• Task to carry out
From the line containing "(142, 231) = (475, 484): none -> brown cactus" to the last line of the records below, retype every line exactly and output nothing else.

-------

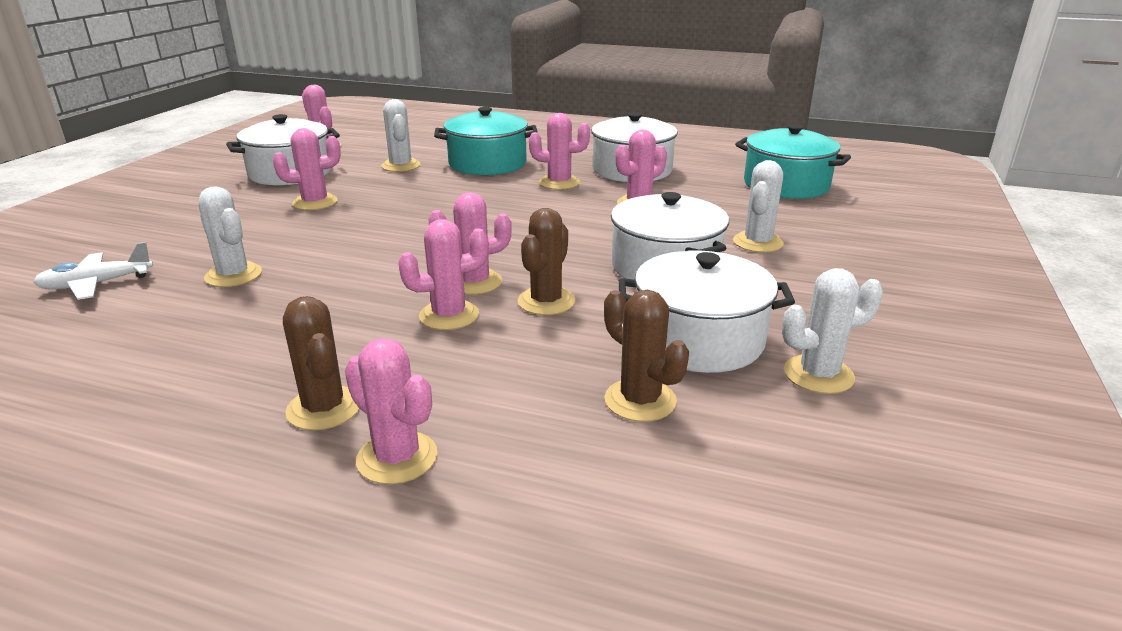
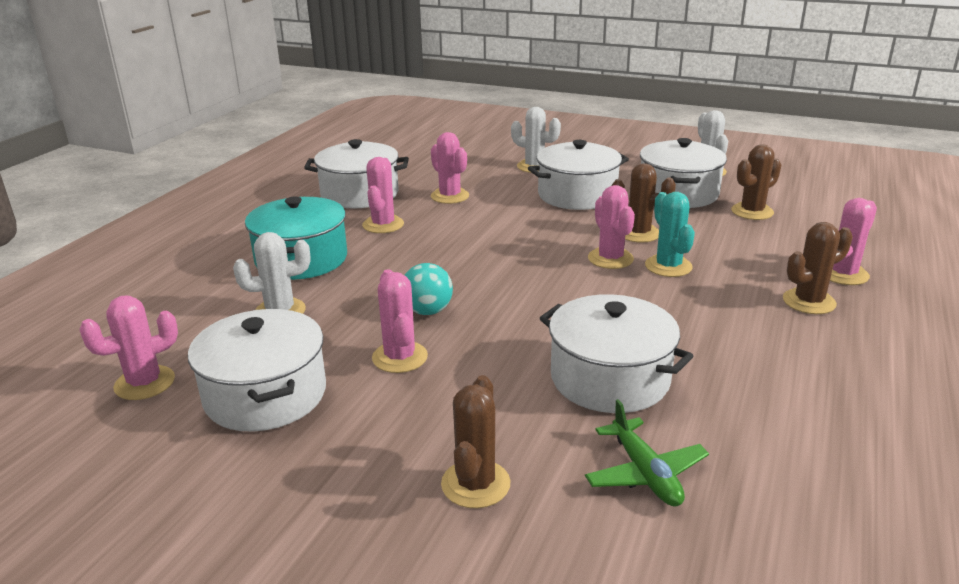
camera: 85 degrees left, 0 degrees up
(97, 284) = (645, 473): white plane -> green plane
(142, 231) = (475, 484): none -> brown cactus
(233, 275) = (610, 378): white cactus -> white pot
(383, 207) = (427, 311): none -> turquoise ball
(449, 315) = (668, 266): pink cactus -> turquoise cactus
(786, 185) = (421, 147): turquoise pot -> none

-------

• Answer area
(142, 231) = (475, 484): none -> brown cactus
(233, 275) = (610, 378): white cactus -> white pot
(383, 207) = (427, 311): none -> turquoise ball
(449, 315) = (668, 266): pink cactus -> turquoise cactus
(786, 185) = (421, 147): turquoise pot -> none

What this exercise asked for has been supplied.